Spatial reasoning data
══════

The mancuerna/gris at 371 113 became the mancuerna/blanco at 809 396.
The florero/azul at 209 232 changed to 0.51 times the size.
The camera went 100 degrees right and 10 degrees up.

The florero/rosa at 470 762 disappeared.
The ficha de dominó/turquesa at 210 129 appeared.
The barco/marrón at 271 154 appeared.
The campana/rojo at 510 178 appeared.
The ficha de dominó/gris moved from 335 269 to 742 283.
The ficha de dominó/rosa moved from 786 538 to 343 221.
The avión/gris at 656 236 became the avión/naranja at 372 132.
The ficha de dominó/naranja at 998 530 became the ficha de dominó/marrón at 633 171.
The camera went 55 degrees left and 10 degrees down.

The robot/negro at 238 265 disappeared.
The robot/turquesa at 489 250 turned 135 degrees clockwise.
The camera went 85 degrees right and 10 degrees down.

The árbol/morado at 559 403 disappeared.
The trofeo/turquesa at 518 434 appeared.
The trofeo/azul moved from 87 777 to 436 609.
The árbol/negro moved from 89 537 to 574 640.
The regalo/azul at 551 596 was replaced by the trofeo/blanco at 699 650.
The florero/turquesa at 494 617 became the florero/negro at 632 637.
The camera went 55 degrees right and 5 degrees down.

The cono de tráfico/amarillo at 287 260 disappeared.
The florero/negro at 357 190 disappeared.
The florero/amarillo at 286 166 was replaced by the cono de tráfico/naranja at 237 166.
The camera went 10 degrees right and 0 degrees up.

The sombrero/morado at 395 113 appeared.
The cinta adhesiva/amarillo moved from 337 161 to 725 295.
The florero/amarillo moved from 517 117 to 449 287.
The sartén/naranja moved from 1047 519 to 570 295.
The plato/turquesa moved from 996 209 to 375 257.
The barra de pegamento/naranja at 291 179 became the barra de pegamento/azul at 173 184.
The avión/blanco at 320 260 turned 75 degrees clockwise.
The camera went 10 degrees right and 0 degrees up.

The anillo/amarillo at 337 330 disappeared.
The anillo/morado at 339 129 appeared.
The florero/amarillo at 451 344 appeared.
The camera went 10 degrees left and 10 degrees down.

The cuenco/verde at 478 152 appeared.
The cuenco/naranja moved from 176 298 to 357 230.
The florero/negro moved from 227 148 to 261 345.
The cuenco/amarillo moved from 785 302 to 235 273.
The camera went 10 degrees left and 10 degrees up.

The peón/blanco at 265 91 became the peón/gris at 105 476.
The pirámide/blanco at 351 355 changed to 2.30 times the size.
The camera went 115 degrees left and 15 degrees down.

══════

* **HOW TO COMPLETE THIS TASK**
Reproduce exactly the lines from the one with "The florero/amarillo at 286" through the end of the entries above, both ends included.

* **COMPLETED TASK**
The florero/amarillo at 286 166 was replaced by the cono de tráfico/naranja at 237 166.
The camera went 10 degrees right and 0 degrees up.

The sombrero/morado at 395 113 appeared.
The cinta adhesiva/amarillo moved from 337 161 to 725 295.
The florero/amarillo moved from 517 117 to 449 287.
The sartén/naranja moved from 1047 519 to 570 295.
The plato/turquesa moved from 996 209 to 375 257.
The barra de pegamento/naranja at 291 179 became the barra de pegamento/azul at 173 184.
The avión/blanco at 320 260 turned 75 degrees clockwise.
The camera went 10 degrees right and 0 degrees up.

The anillo/amarillo at 337 330 disappeared.
The anillo/morado at 339 129 appeared.
The florero/amarillo at 451 344 appeared.
The camera went 10 degrees left and 10 degrees down.

The cuenco/verde at 478 152 appeared.
The cuenco/naranja moved from 176 298 to 357 230.
The florero/negro moved from 227 148 to 261 345.
The cuenco/amarillo moved from 785 302 to 235 273.
The camera went 10 degrees left and 10 degrees up.

The peón/blanco at 265 91 became the peón/gris at 105 476.
The pirámide/blanco at 351 355 changed to 2.30 times the size.
The camera went 115 degrees left and 15 degrees down.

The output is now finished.